- EXERCISE OBJECTIVE -
Count the lines in the data below that include the word "none", then state the total and nothing besides.

----------------------------------------

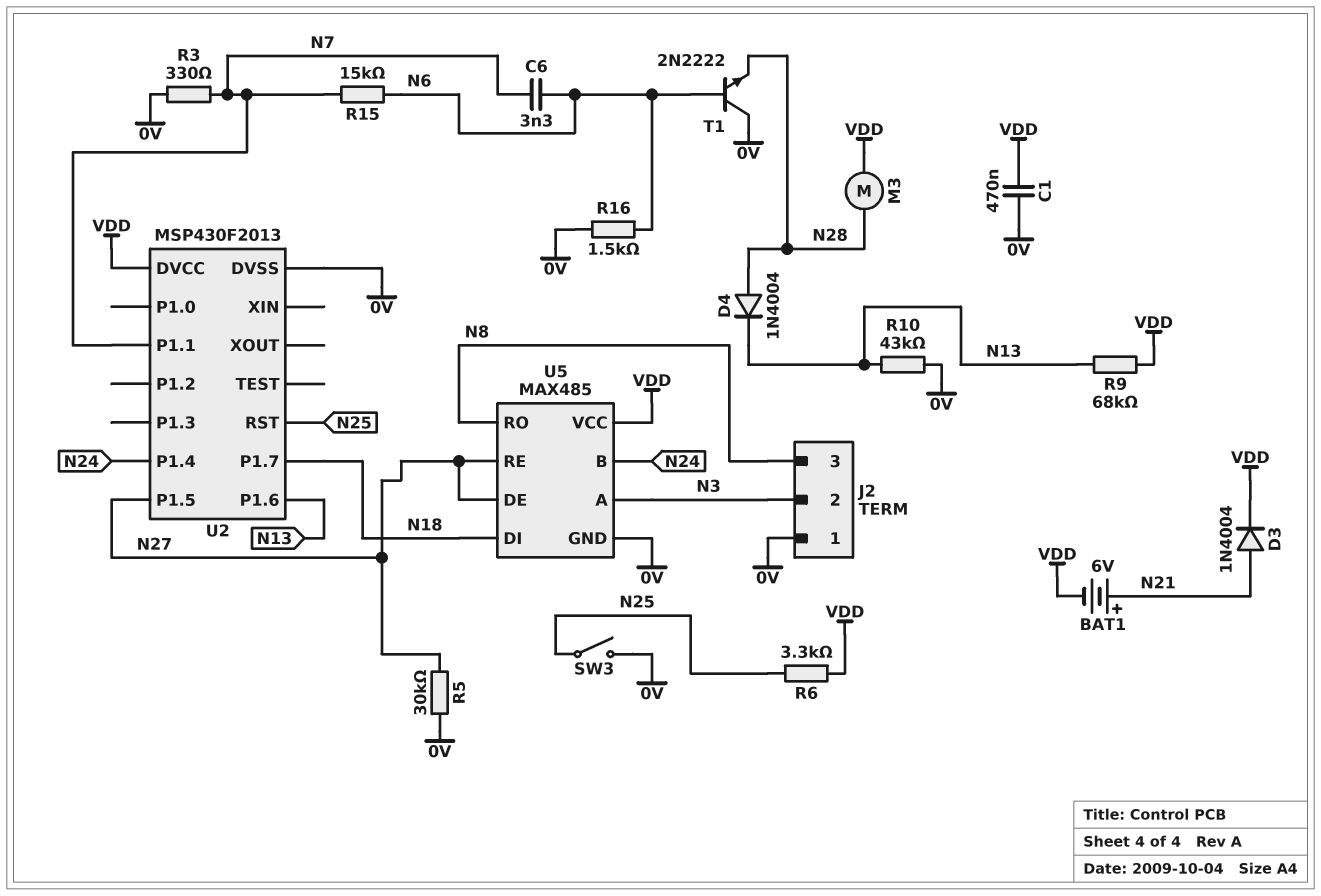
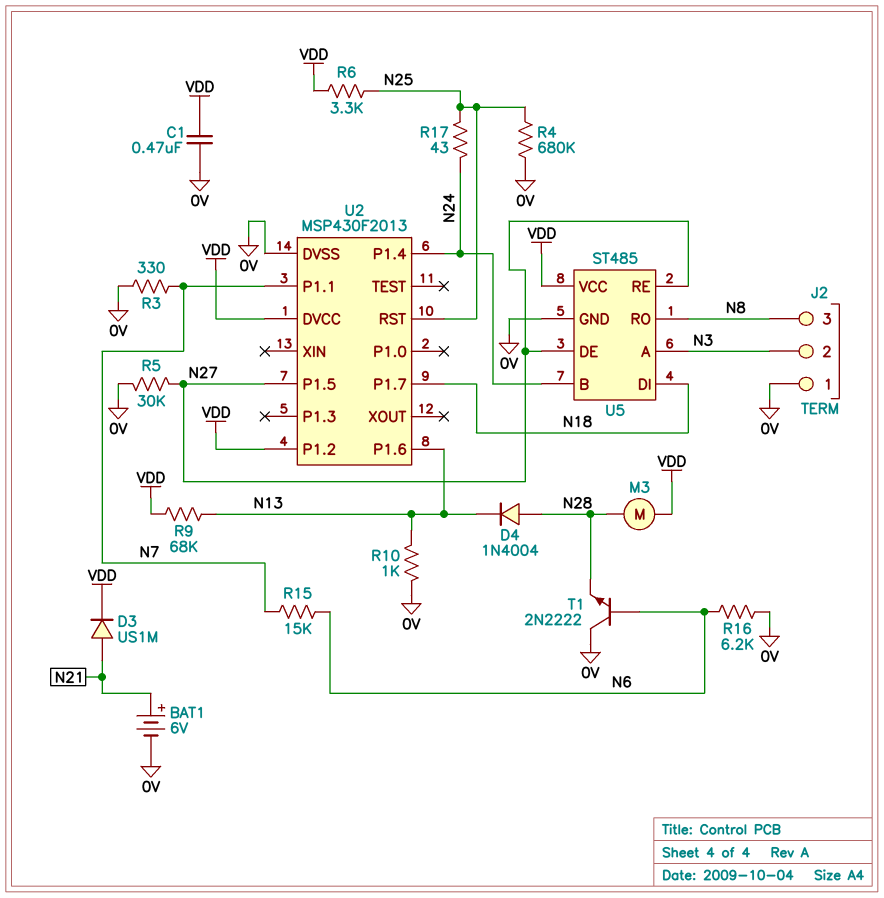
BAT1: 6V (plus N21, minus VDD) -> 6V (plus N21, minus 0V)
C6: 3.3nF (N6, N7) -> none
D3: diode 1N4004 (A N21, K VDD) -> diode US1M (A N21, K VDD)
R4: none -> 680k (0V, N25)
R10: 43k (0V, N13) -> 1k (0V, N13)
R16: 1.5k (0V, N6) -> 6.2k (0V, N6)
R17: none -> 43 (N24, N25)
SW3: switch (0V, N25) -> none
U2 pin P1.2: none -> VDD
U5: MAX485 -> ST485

----------------------------------------

- ANSWER AREA -
5